____ INPUT RECORDS
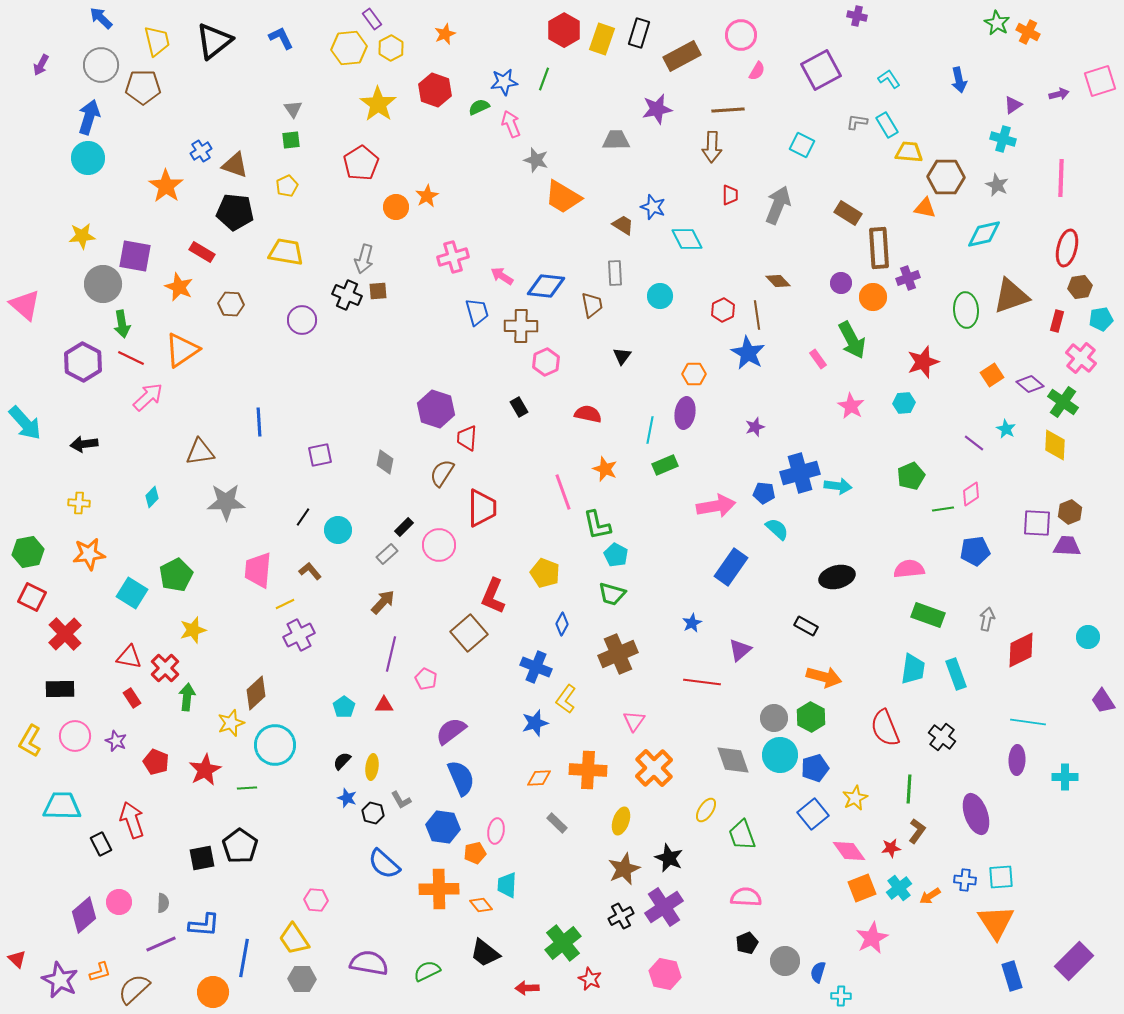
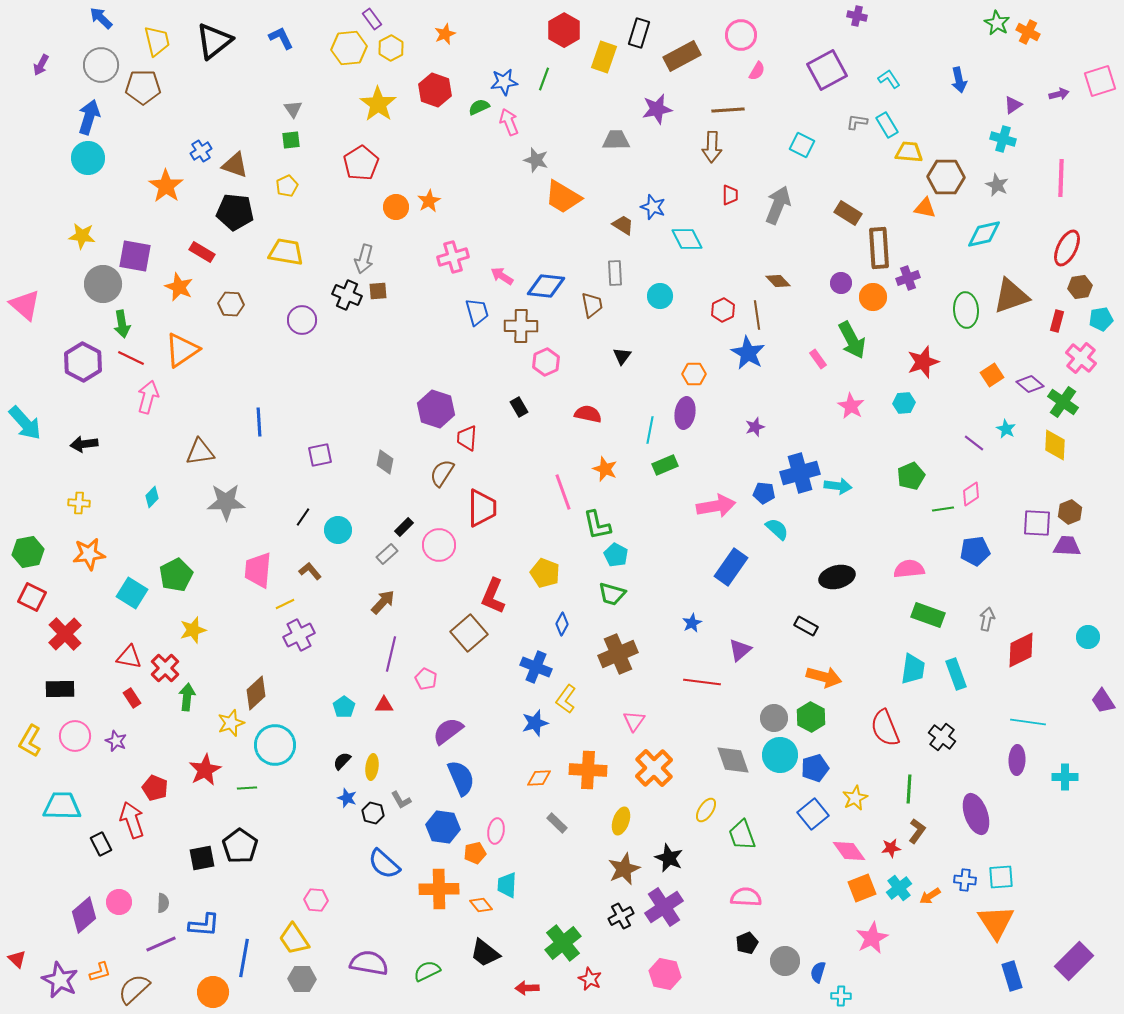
yellow rectangle at (602, 39): moved 2 px right, 18 px down
purple square at (821, 70): moved 6 px right
pink arrow at (511, 124): moved 2 px left, 2 px up
orange star at (427, 196): moved 2 px right, 5 px down
yellow star at (82, 236): rotated 12 degrees clockwise
red ellipse at (1067, 248): rotated 12 degrees clockwise
pink arrow at (148, 397): rotated 32 degrees counterclockwise
purple semicircle at (451, 731): moved 3 px left
red pentagon at (156, 762): moved 1 px left, 26 px down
________
### [WHAT IS BEING ASKED]
From the first line to the last, copy the records above exactly and leave out the pictures.

### [TASK SOLUTION]
yellow rectangle at (602, 39): moved 2 px right, 18 px down
purple square at (821, 70): moved 6 px right
pink arrow at (511, 124): moved 2 px left, 2 px up
orange star at (427, 196): moved 2 px right, 5 px down
yellow star at (82, 236): rotated 12 degrees clockwise
red ellipse at (1067, 248): rotated 12 degrees clockwise
pink arrow at (148, 397): rotated 32 degrees counterclockwise
purple semicircle at (451, 731): moved 3 px left
red pentagon at (156, 762): moved 1 px left, 26 px down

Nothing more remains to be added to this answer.